# To do
What is the number of lines in the data that hold the string "green"? Reply with that number only.

# Data for this task
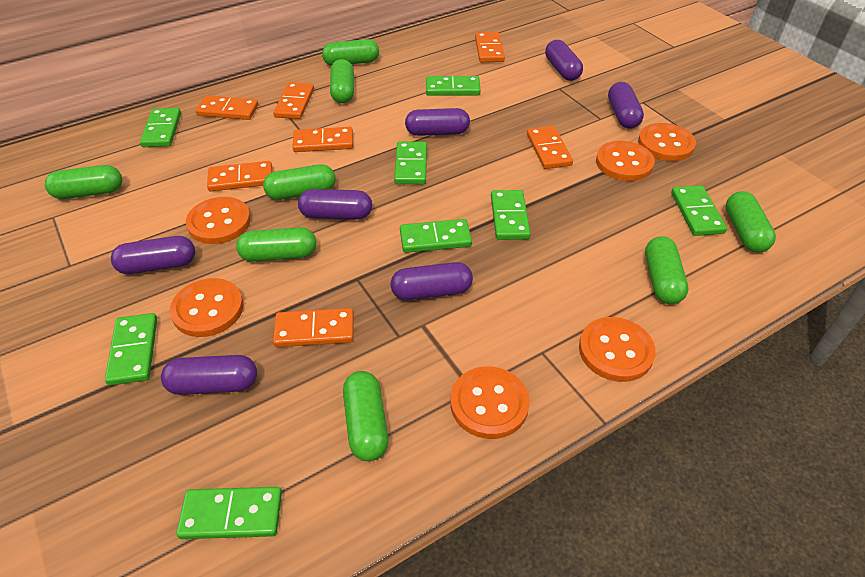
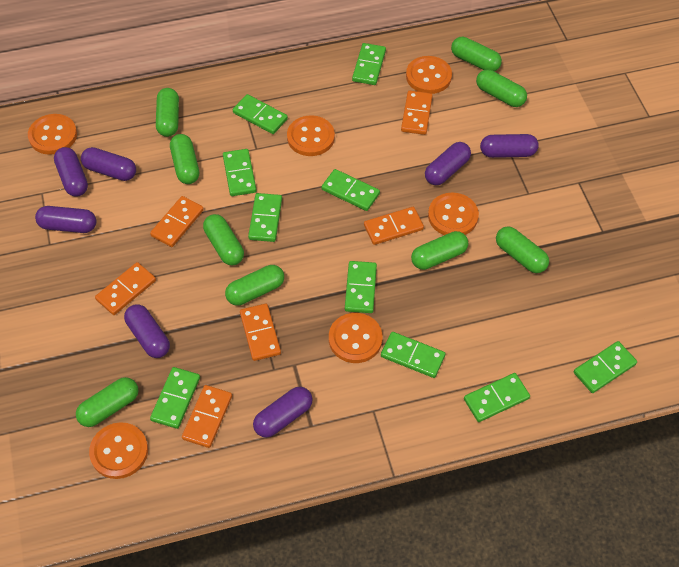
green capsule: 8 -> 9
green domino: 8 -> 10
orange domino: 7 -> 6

--

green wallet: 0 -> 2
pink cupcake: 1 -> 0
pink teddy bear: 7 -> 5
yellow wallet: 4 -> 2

# Exercise output
3